=== YOUR TASK ===
Set down every entry exactly as given. Pictures are to be left out.

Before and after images
● ● ● ● ●

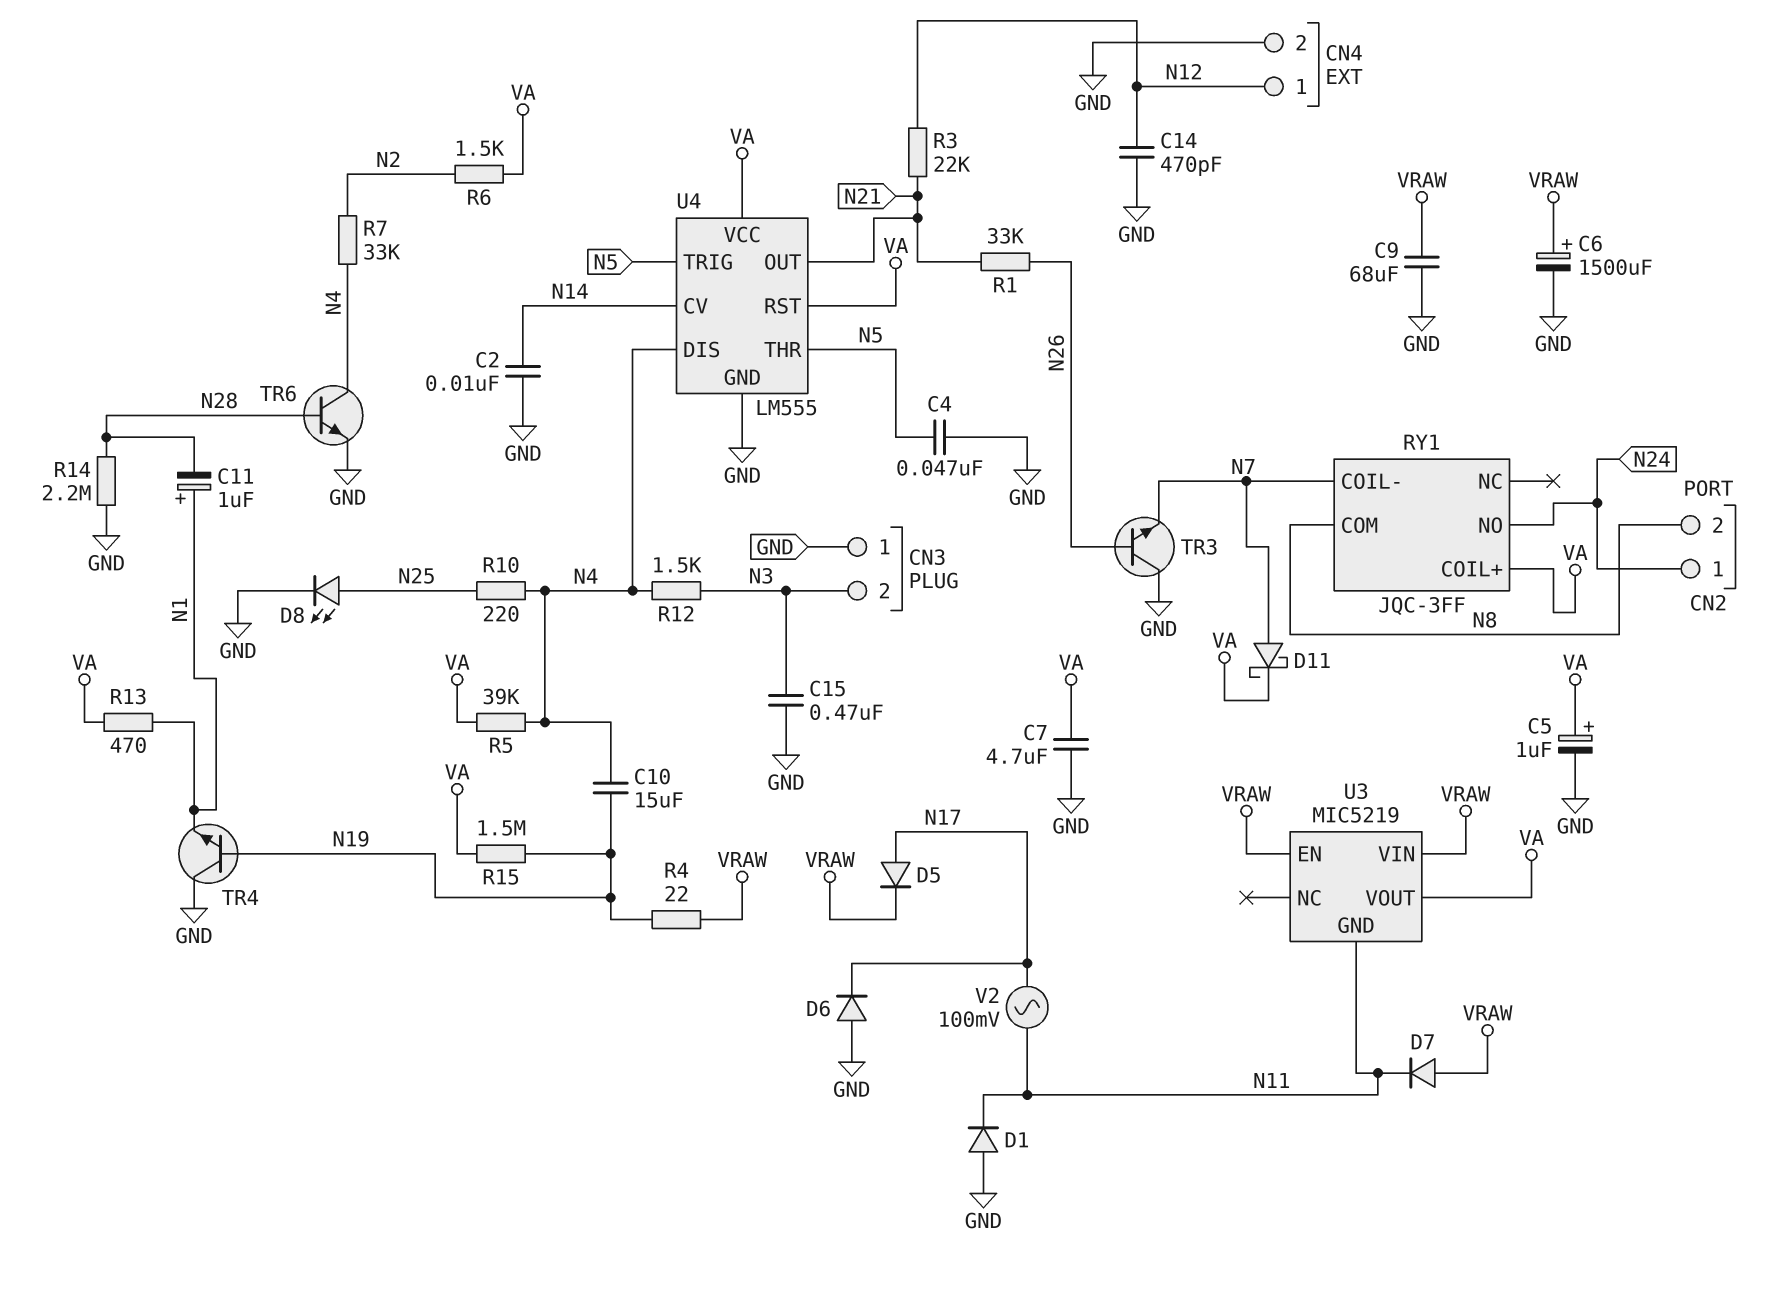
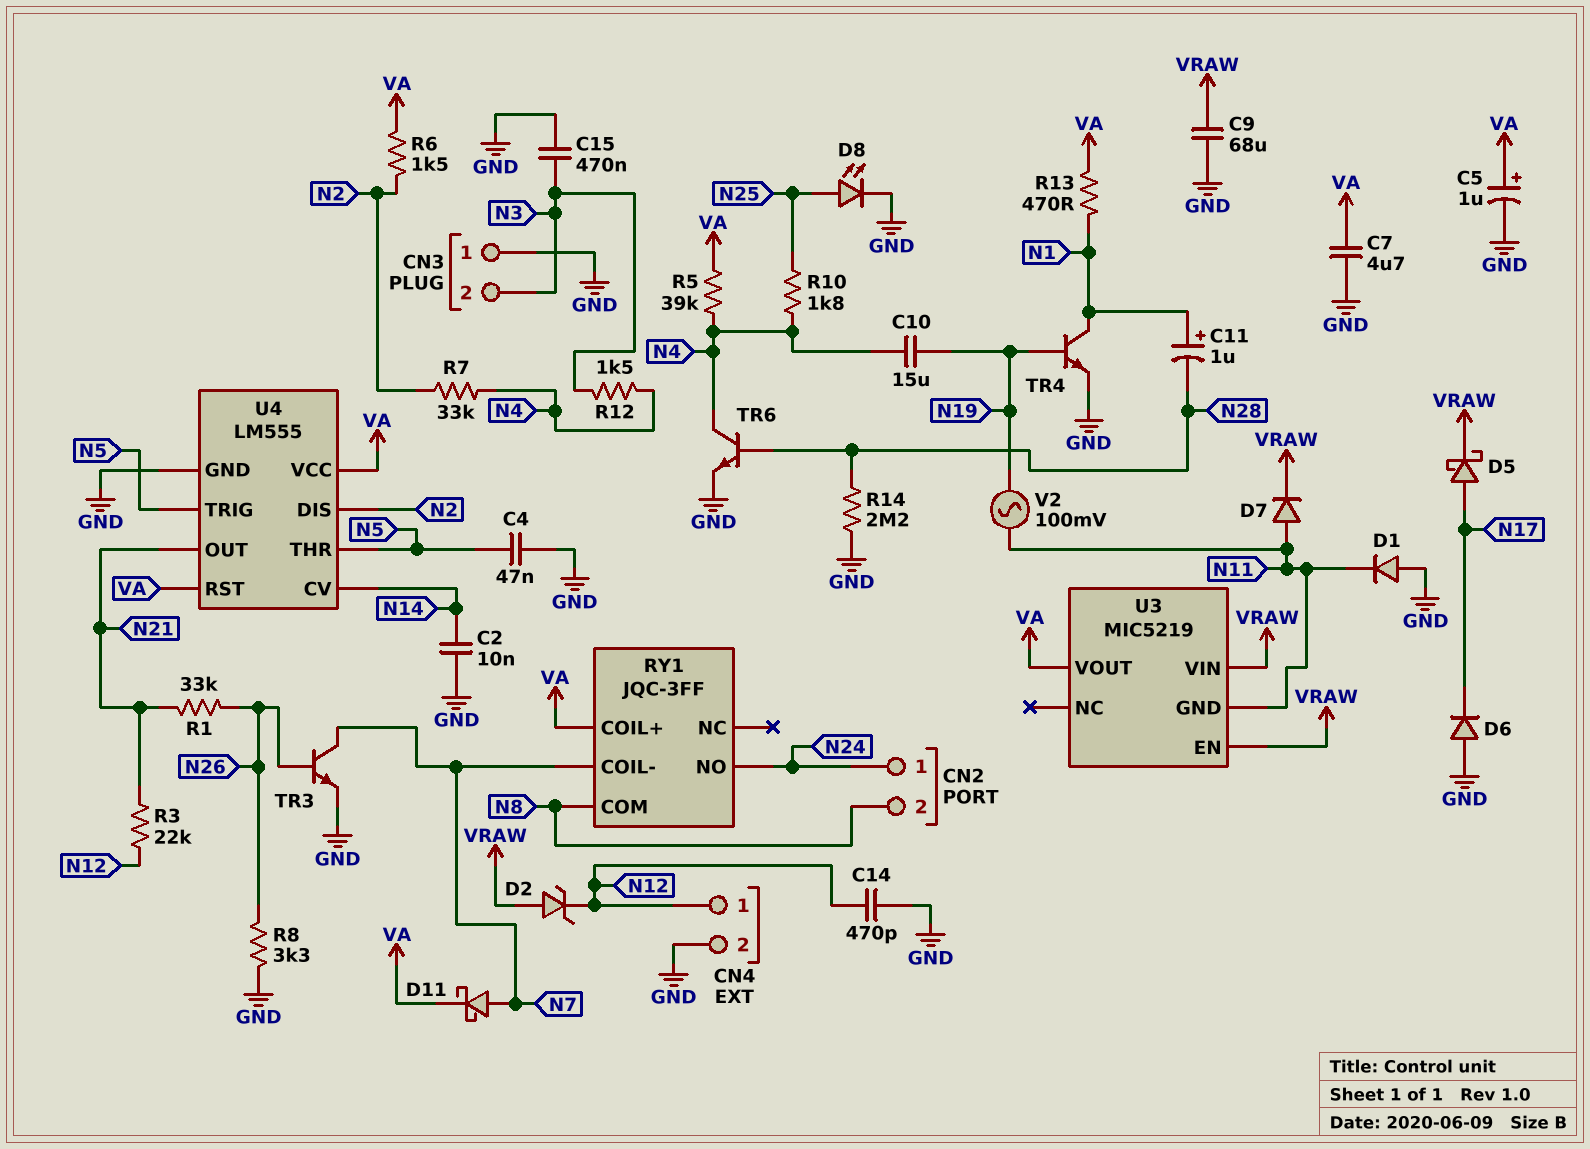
C6: 1500uF (plus VRAW, minus GND) -> none
D2: none -> zener (A VRAW, K N12)
D5: diode (A N17, K VRAW) -> schottky (A N17, K VRAW)
D7: diode (A VRAW, K N11) -> diode (A N11, K VRAW)
R4: 22 (N19, VRAW) -> none
R8: none -> 3.3k (GND, N26)
R10: 220 (N4, N25) -> 1.8k (N4, N25)
R15: 1.5M (N19, VA) -> none
TR3: NPN (B N26, C GND, E N7) -> NPN (B N26, C N7, E GND)
TR4: NPN (B N19, C GND, E N1) -> NPN (B N19, C N1, E GND)
U4 pin DIS: N4 -> N2
V2: AC 100mV (N11, N17) -> AC 100mV (N11, N19)

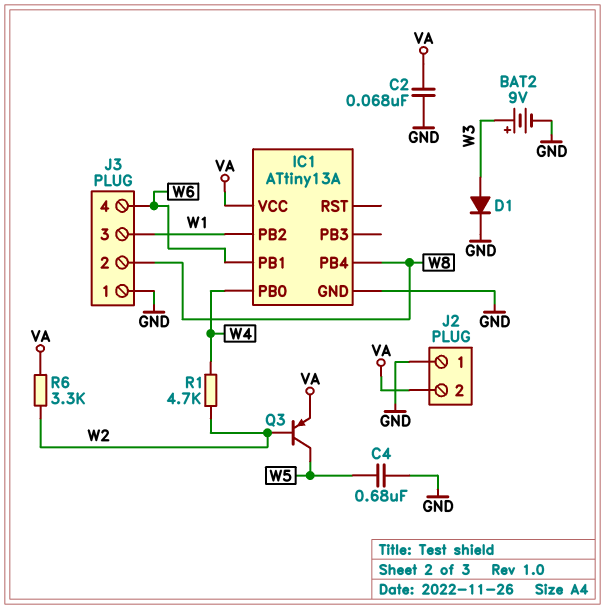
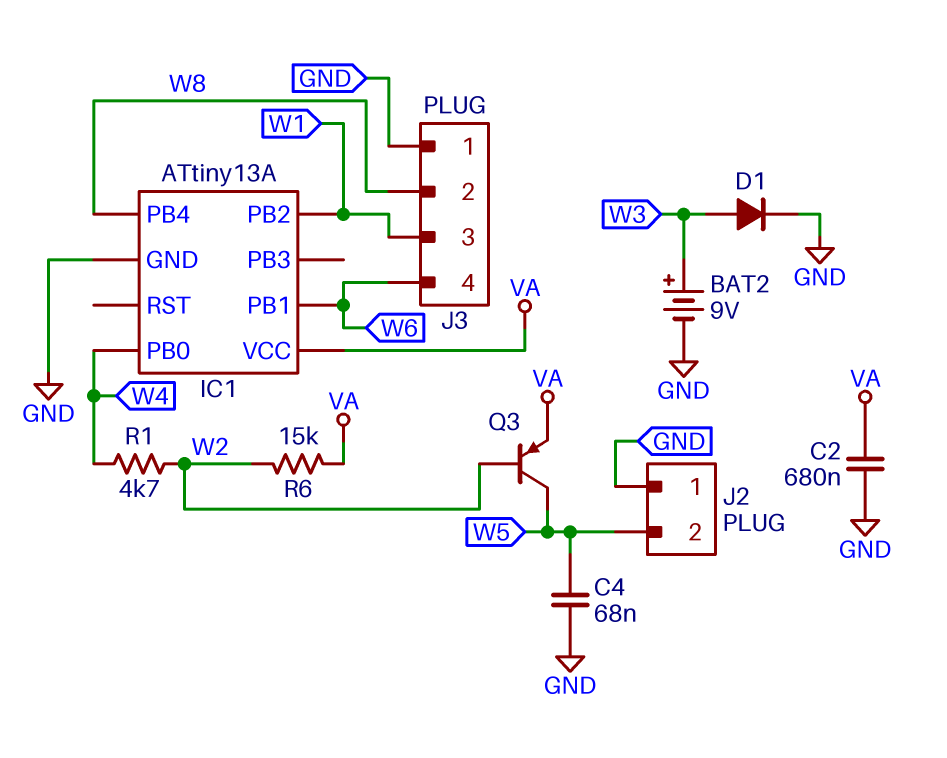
C2: 68nF (GND, VA) -> 680nF (GND, VA)
C4: 680nF (GND, W5) -> 68nF (GND, W5)
J2 pin 2: VA -> W5
R6: 3.3k (VA, W2) -> 15k (VA, W2)

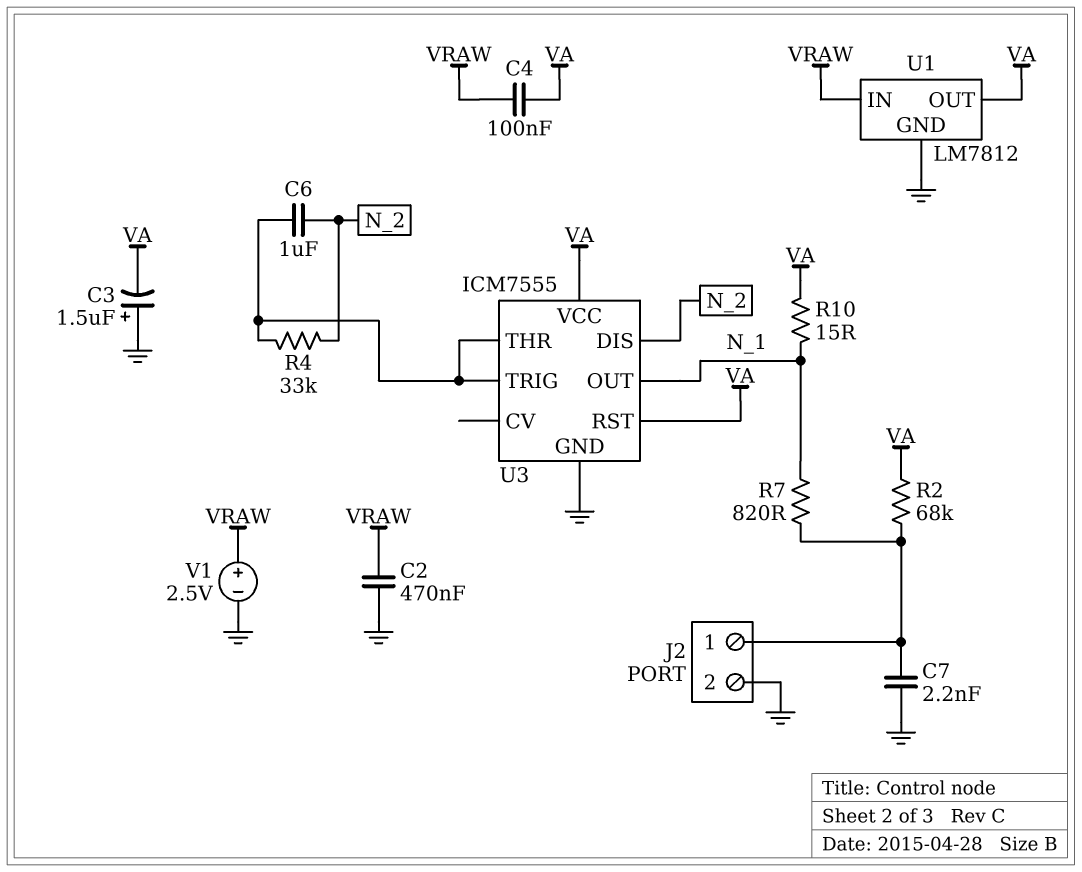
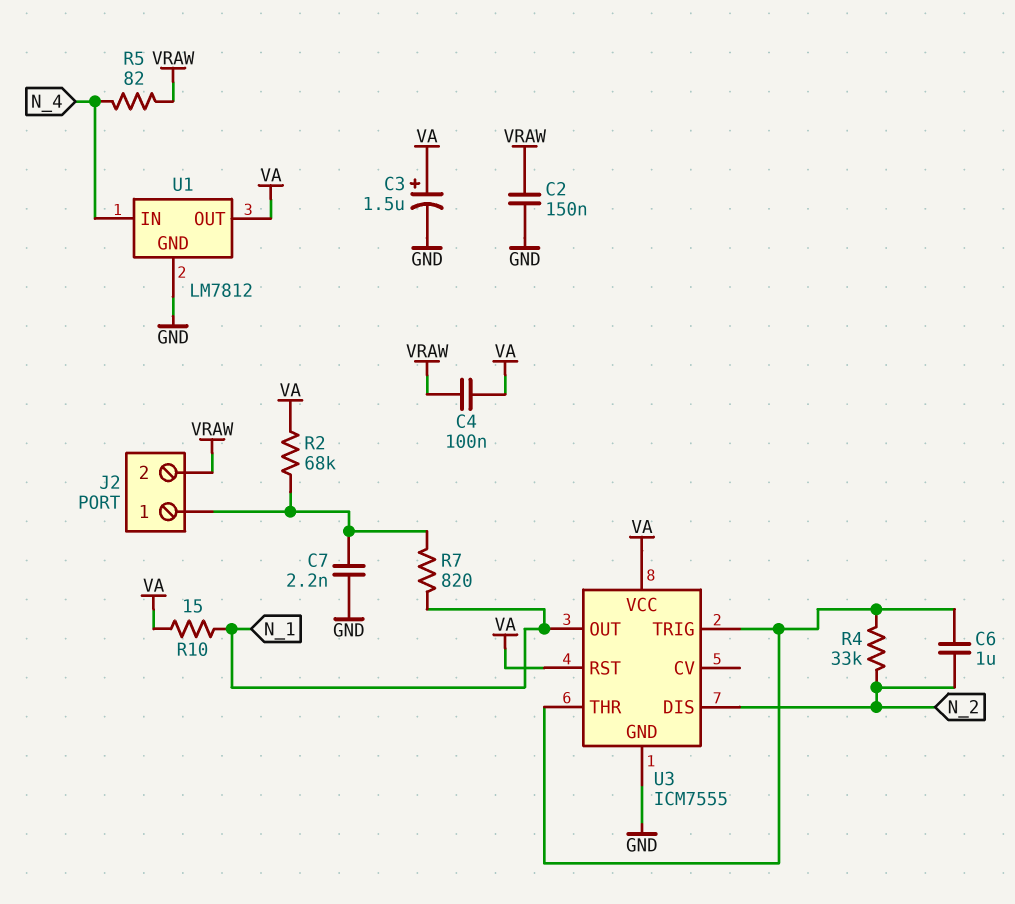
C2: 470nF (GND, VRAW) -> 150nF (GND, VRAW)
C3: 1.5uF (plus GND, minus VA) -> 1.5uF (plus VA, minus GND)
J2 pin 2: GND -> VRAW
R5: none -> 82 (N_4, VRAW)
U1 pin IN: VRAW -> N_4
V1: 2.5V (plus VRAW, minus GND) -> none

● ● ● ● ●

=== TASK ANSWER ===
C6: 1500uF (plus VRAW, minus GND) -> none
D2: none -> zener (A VRAW, K N12)
D5: diode (A N17, K VRAW) -> schottky (A N17, K VRAW)
D7: diode (A VRAW, K N11) -> diode (A N11, K VRAW)
R4: 22 (N19, VRAW) -> none
R8: none -> 3.3k (GND, N26)
R10: 220 (N4, N25) -> 1.8k (N4, N25)
R15: 1.5M (N19, VA) -> none
TR3: NPN (B N26, C GND, E N7) -> NPN (B N26, C N7, E GND)
TR4: NPN (B N19, C GND, E N1) -> NPN (B N19, C N1, E GND)
U4 pin DIS: N4 -> N2
V2: AC 100mV (N11, N17) -> AC 100mV (N11, N19)

C2: 68nF (GND, VA) -> 680nF (GND, VA)
C4: 680nF (GND, W5) -> 68nF (GND, W5)
J2 pin 2: VA -> W5
R6: 3.3k (VA, W2) -> 15k (VA, W2)

C2: 470nF (GND, VRAW) -> 150nF (GND, VRAW)
C3: 1.5uF (plus GND, minus VA) -> 1.5uF (plus VA, minus GND)
J2 pin 2: GND -> VRAW
R5: none -> 82 (N_4, VRAW)
U1 pin IN: VRAW -> N_4
V1: 2.5V (plus VRAW, minus GND) -> none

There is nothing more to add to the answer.